- **Brief**
Look through the entries below and return all lines including the word "yellow".

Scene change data

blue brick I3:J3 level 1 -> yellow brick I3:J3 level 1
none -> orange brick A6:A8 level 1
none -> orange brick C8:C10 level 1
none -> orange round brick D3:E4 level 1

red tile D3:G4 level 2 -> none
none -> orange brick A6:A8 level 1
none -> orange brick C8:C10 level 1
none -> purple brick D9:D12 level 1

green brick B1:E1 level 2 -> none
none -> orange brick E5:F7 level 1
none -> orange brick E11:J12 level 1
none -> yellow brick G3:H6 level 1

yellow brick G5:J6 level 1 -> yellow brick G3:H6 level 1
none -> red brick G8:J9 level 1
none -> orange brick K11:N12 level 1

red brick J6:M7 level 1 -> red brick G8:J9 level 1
---
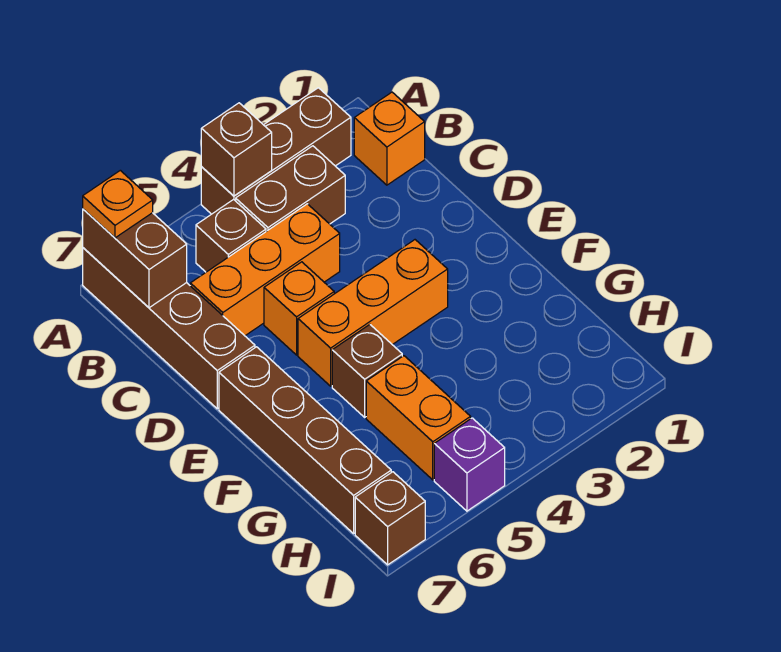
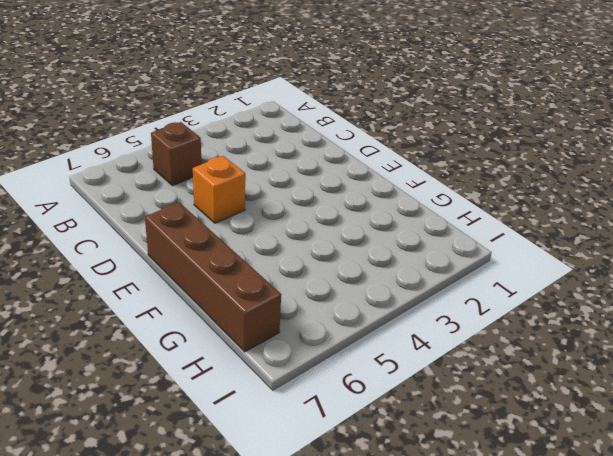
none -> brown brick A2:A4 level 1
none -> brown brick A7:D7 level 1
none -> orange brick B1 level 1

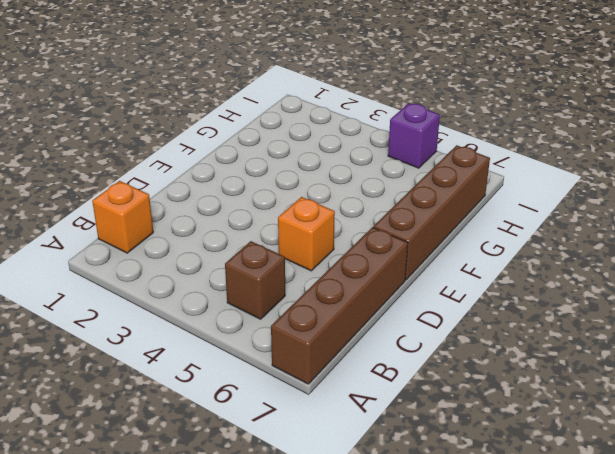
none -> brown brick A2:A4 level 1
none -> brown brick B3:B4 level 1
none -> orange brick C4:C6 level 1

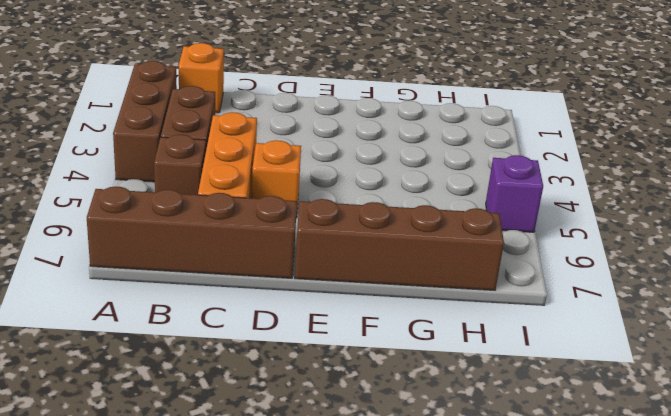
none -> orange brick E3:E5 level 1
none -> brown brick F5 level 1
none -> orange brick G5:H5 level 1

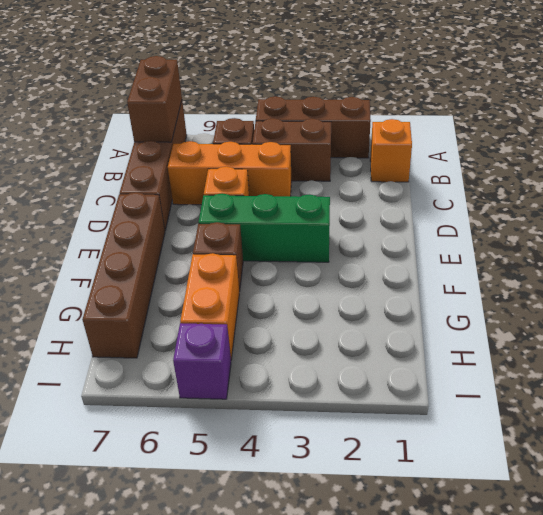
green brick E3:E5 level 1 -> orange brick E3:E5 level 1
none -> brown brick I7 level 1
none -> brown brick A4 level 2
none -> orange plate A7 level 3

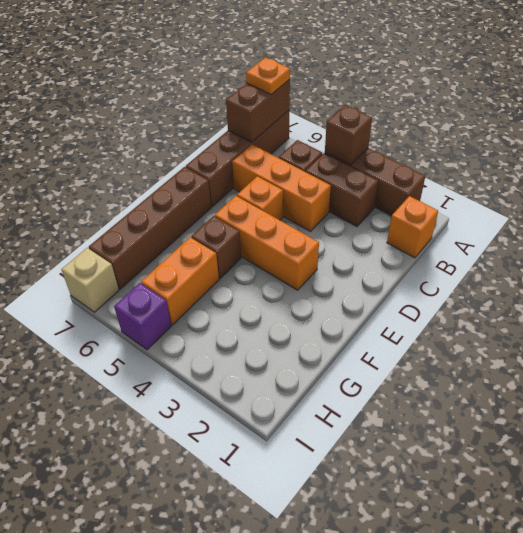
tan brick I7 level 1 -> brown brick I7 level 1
==
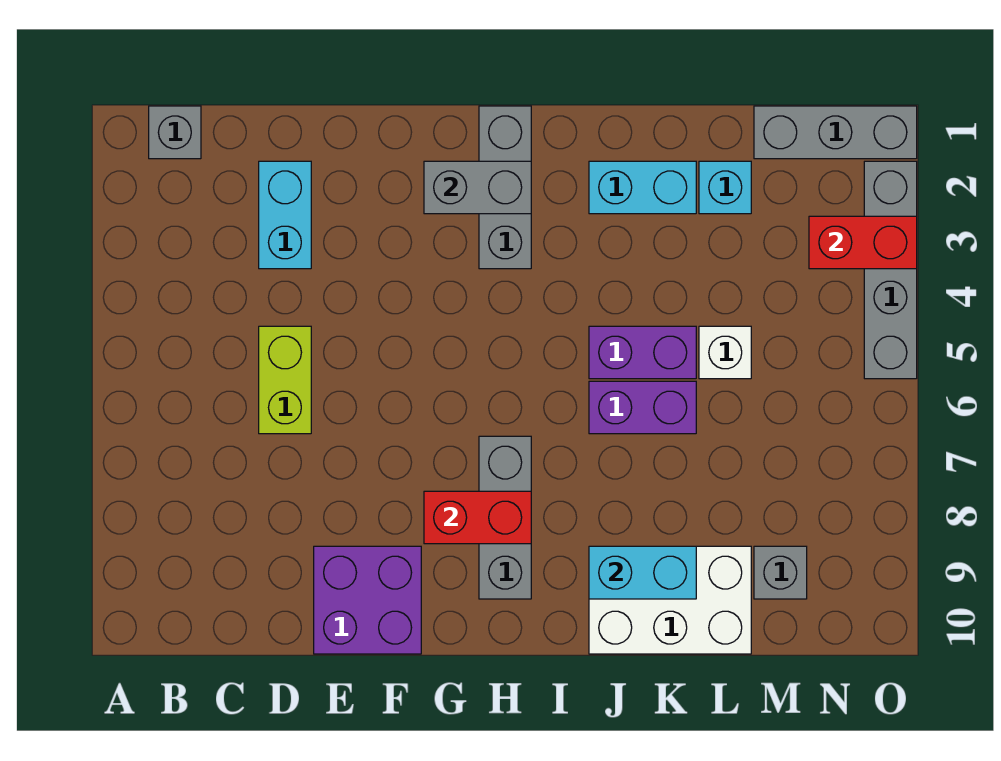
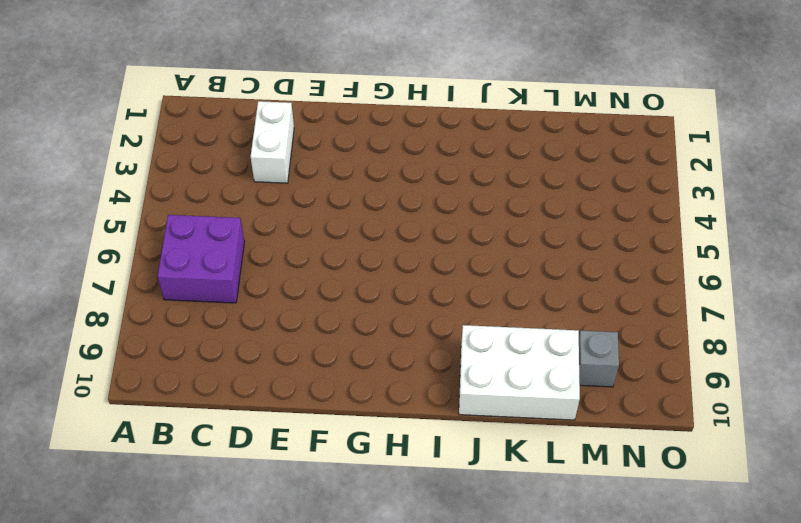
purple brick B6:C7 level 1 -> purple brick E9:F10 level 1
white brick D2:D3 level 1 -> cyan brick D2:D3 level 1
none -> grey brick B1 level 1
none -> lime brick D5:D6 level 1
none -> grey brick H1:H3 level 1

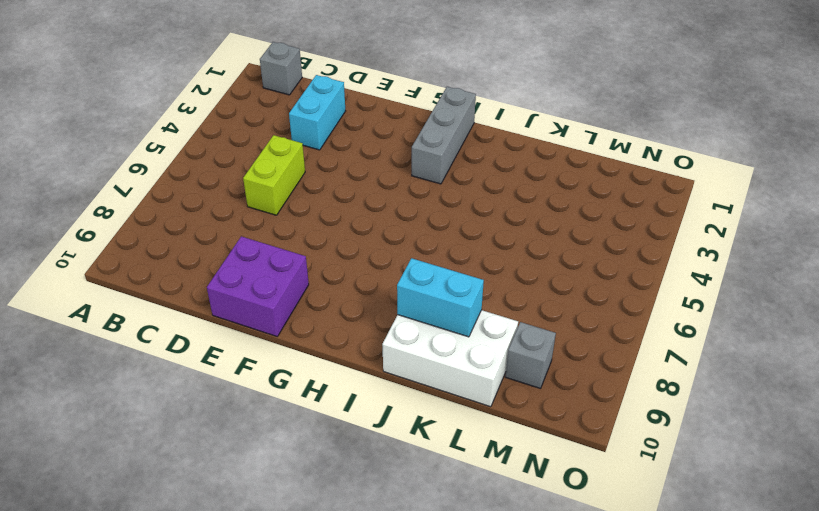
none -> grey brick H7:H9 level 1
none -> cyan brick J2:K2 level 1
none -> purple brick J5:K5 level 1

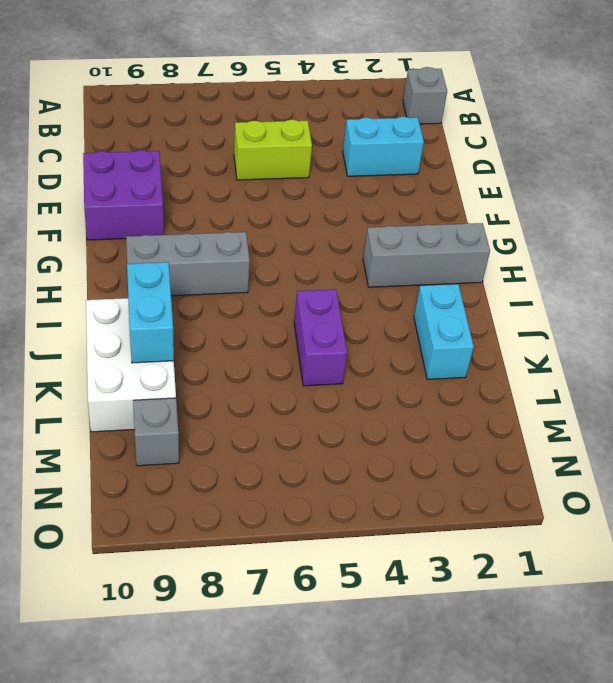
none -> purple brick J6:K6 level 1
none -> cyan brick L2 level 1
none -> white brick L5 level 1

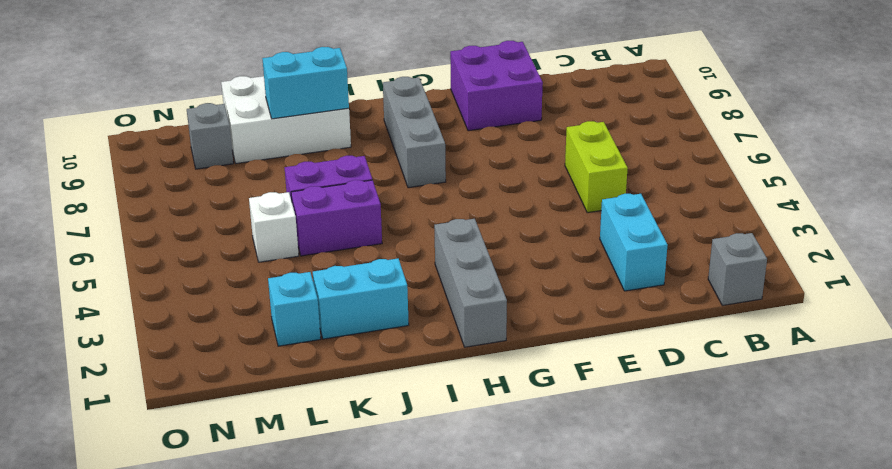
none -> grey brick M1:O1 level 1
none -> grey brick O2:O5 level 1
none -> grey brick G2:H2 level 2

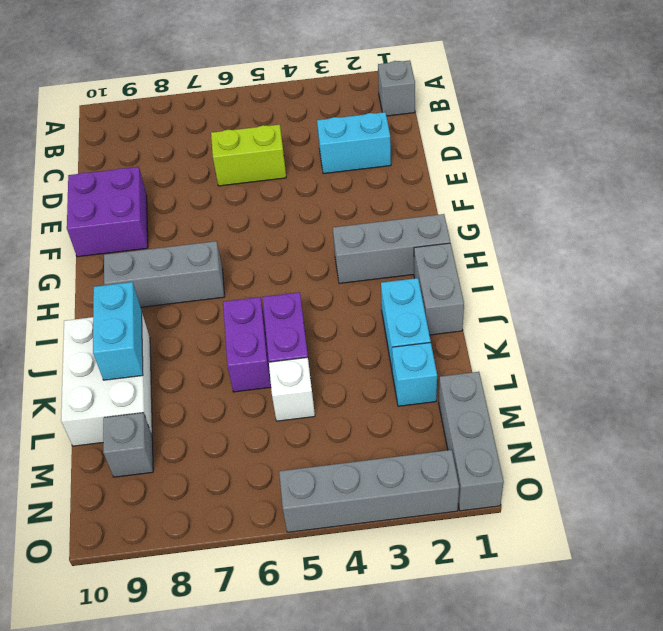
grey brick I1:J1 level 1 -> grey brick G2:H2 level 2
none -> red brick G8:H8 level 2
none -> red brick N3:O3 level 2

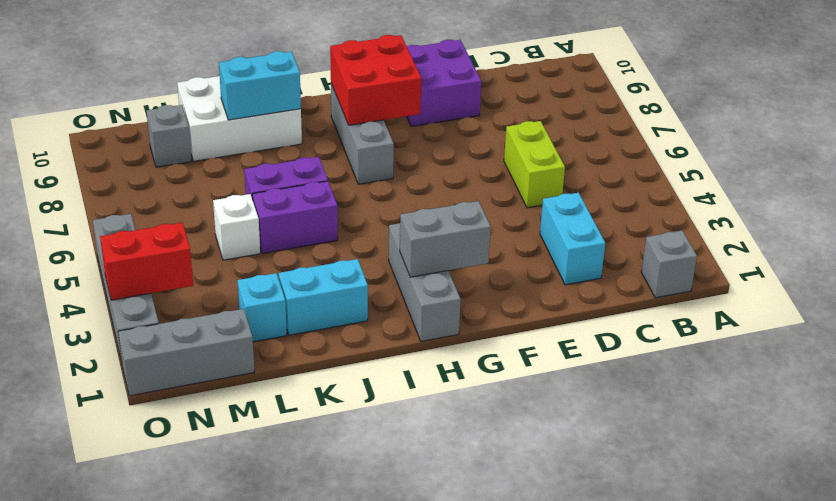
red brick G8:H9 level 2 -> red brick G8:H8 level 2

- **Exercise solution**
blue brick I3:J3 level 1 -> yellow brick I3:J3 level 1
none -> yellow brick G3:H6 level 1
yellow brick G5:J6 level 1 -> yellow brick G3:H6 level 1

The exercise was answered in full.